Directions for this task =
The answer must be an exact copy of the entries below, with no images in it.

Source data
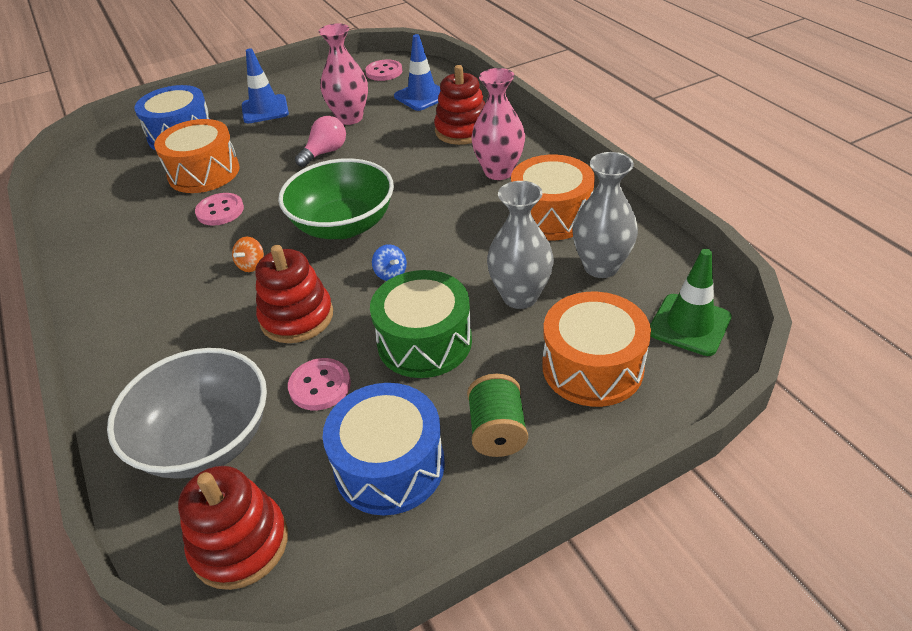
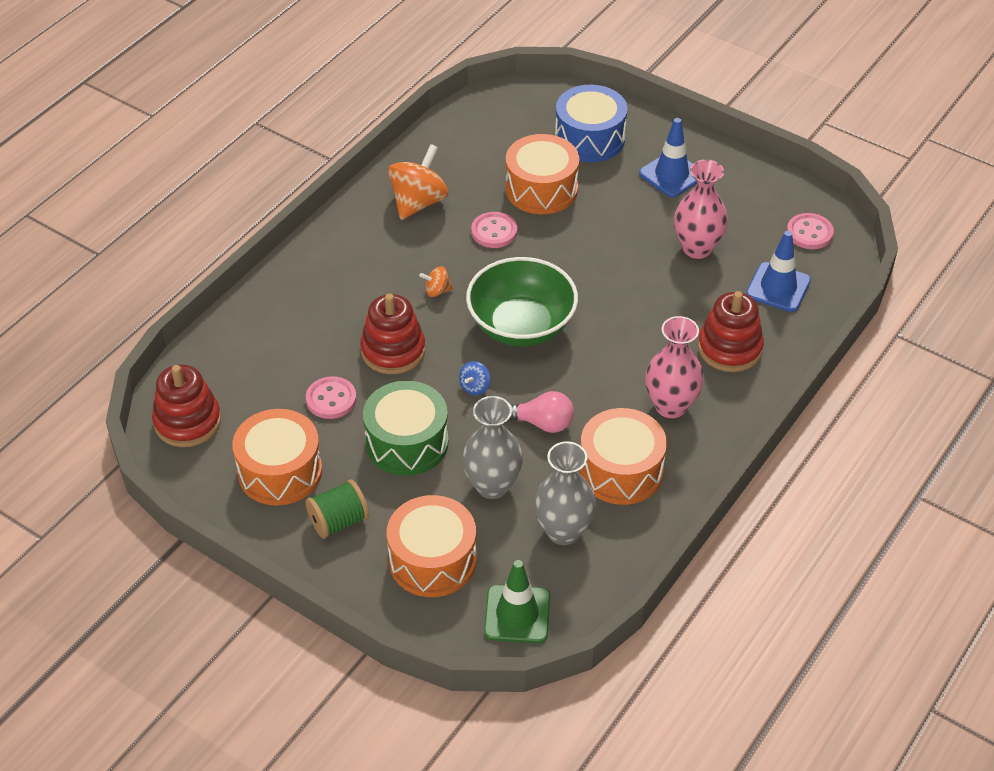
camera: 60 degrees right, 5 degrees up
(132, 246) = (418, 202): none -> orange spinning top
(206, 440) = (254, 361): grey bowl -> none
(325, 152) = (624, 259): pink light bulb -> pink light bulb (542, 423)
(389, 466) = (280, 471): blue drum -> orange drum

Output for this task =
camera: 60 degrees right, 5 degrees up
(132, 246) = (418, 202): none -> orange spinning top
(206, 440) = (254, 361): grey bowl -> none
(325, 152) = (624, 259): pink light bulb -> pink light bulb (542, 423)
(389, 466) = (280, 471): blue drum -> orange drum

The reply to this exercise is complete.